• Instructions for the task: Your answer must be every line of the data that contains "TRIG".

Detected change data:
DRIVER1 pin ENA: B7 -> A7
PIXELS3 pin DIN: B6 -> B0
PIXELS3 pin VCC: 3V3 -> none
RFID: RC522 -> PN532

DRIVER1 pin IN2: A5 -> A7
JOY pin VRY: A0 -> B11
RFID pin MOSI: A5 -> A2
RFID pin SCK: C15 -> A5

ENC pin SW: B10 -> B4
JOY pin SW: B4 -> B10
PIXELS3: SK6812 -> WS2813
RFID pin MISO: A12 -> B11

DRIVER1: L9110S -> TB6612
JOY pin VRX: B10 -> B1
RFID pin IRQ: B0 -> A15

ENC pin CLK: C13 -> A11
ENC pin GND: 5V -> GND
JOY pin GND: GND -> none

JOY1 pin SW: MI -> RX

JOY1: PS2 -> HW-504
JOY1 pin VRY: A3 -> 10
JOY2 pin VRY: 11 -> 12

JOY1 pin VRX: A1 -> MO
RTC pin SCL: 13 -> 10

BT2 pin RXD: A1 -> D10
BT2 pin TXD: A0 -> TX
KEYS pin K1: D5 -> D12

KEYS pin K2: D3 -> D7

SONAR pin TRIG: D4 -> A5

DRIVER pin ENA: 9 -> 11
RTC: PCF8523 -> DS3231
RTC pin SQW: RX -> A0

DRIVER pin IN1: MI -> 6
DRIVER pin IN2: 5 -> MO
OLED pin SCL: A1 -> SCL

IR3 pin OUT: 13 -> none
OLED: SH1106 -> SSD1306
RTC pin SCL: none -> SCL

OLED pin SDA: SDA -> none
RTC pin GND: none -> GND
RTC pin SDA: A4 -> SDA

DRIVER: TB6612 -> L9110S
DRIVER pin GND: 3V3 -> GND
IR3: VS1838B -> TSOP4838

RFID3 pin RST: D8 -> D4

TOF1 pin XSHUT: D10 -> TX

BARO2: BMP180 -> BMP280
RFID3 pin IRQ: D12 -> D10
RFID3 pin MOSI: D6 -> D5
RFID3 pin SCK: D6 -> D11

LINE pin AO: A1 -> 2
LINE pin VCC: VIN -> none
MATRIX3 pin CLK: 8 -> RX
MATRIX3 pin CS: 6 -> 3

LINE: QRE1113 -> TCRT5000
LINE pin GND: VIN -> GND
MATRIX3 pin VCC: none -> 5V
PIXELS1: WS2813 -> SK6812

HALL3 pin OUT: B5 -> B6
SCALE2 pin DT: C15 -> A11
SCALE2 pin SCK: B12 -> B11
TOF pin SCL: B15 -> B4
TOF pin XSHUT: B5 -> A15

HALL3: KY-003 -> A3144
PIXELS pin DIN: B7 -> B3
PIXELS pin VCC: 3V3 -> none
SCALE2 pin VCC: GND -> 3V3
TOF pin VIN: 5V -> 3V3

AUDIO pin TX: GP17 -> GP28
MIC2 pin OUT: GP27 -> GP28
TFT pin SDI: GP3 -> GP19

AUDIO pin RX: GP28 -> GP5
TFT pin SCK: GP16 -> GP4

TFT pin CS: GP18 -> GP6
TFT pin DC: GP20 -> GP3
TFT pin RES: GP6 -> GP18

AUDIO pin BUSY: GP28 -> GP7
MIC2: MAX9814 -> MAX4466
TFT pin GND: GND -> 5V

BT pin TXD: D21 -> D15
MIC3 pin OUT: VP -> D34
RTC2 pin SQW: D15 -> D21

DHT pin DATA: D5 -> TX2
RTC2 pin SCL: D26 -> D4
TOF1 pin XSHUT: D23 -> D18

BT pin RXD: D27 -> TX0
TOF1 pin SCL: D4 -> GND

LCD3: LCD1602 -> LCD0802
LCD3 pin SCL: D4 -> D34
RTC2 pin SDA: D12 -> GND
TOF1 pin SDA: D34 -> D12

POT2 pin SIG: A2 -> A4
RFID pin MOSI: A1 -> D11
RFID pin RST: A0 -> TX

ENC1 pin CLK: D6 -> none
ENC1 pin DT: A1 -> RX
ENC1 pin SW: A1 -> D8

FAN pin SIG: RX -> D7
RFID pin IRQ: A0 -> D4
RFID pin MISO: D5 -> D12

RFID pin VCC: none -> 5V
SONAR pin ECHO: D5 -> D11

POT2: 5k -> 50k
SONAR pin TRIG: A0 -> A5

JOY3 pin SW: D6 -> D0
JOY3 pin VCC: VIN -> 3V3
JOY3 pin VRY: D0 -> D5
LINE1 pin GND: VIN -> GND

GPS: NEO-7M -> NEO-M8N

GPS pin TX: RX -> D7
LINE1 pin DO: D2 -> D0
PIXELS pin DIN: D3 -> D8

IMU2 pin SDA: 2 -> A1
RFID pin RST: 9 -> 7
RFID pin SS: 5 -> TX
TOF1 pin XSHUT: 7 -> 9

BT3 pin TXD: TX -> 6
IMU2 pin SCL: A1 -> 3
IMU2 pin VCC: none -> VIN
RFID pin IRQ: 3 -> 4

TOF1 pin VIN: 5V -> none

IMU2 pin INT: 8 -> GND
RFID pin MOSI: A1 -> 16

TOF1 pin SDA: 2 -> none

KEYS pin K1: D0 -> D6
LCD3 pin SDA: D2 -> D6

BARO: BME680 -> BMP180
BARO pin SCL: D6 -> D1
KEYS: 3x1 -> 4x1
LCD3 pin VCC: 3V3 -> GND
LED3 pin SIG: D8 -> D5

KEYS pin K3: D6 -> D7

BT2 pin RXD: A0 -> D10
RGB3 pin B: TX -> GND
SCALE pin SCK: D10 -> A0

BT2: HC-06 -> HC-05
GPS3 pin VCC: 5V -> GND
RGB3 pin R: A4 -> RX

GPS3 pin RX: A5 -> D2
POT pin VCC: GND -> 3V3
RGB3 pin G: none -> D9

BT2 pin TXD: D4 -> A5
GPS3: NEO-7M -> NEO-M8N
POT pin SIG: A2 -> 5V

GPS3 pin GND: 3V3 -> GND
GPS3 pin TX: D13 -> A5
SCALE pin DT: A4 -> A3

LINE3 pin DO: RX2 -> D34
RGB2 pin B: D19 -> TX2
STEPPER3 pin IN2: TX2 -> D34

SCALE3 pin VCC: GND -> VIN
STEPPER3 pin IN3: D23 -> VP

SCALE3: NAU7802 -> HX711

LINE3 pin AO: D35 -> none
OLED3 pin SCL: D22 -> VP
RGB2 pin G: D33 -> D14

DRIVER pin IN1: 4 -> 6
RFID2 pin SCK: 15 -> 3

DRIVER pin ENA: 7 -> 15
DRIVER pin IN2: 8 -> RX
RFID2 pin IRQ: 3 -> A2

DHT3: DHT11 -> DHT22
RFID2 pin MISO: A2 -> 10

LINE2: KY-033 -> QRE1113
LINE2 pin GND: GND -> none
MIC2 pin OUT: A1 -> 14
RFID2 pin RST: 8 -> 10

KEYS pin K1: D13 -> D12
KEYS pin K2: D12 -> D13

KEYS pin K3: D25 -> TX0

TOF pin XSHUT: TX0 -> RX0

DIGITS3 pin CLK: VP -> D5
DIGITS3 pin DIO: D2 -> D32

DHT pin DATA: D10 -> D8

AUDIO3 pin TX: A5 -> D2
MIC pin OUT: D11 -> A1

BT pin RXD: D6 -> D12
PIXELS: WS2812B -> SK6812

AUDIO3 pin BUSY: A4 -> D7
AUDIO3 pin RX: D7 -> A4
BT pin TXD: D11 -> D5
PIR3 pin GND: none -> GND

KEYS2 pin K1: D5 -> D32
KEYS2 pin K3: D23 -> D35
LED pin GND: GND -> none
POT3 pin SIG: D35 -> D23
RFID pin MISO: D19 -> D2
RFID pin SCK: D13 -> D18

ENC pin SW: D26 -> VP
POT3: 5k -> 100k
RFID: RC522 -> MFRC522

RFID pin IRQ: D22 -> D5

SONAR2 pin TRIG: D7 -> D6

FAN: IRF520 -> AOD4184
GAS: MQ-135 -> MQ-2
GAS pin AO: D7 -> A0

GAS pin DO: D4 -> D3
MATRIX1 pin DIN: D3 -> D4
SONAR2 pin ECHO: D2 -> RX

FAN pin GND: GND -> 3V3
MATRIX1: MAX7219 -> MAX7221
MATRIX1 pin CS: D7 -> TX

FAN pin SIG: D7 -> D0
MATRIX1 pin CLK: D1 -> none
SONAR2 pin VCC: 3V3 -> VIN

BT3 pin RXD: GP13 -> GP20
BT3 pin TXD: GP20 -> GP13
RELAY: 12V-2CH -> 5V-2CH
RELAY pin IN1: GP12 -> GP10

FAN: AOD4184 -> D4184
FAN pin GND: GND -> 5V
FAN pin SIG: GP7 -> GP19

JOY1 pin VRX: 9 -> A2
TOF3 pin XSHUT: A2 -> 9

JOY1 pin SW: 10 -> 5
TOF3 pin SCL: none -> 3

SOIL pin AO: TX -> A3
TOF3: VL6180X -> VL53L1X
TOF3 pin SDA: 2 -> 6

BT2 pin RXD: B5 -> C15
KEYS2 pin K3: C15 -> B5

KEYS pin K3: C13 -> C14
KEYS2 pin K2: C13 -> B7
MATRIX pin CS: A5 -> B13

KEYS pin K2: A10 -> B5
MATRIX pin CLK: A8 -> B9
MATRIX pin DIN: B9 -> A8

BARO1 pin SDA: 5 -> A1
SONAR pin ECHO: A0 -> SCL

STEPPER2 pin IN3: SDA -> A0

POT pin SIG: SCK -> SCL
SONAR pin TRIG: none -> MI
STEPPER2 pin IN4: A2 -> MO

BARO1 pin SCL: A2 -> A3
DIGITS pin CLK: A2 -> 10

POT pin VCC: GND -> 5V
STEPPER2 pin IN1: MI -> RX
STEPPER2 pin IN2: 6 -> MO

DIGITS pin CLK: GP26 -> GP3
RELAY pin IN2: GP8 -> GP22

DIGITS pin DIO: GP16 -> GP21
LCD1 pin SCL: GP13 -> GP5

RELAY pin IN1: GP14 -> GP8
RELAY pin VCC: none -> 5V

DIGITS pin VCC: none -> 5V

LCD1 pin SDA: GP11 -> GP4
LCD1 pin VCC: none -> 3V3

• Solved exercise:
SONAR pin TRIG: D4 -> A5
SONAR pin TRIG: A0 -> A5
SONAR2 pin TRIG: D7 -> D6
SONAR pin TRIG: none -> MI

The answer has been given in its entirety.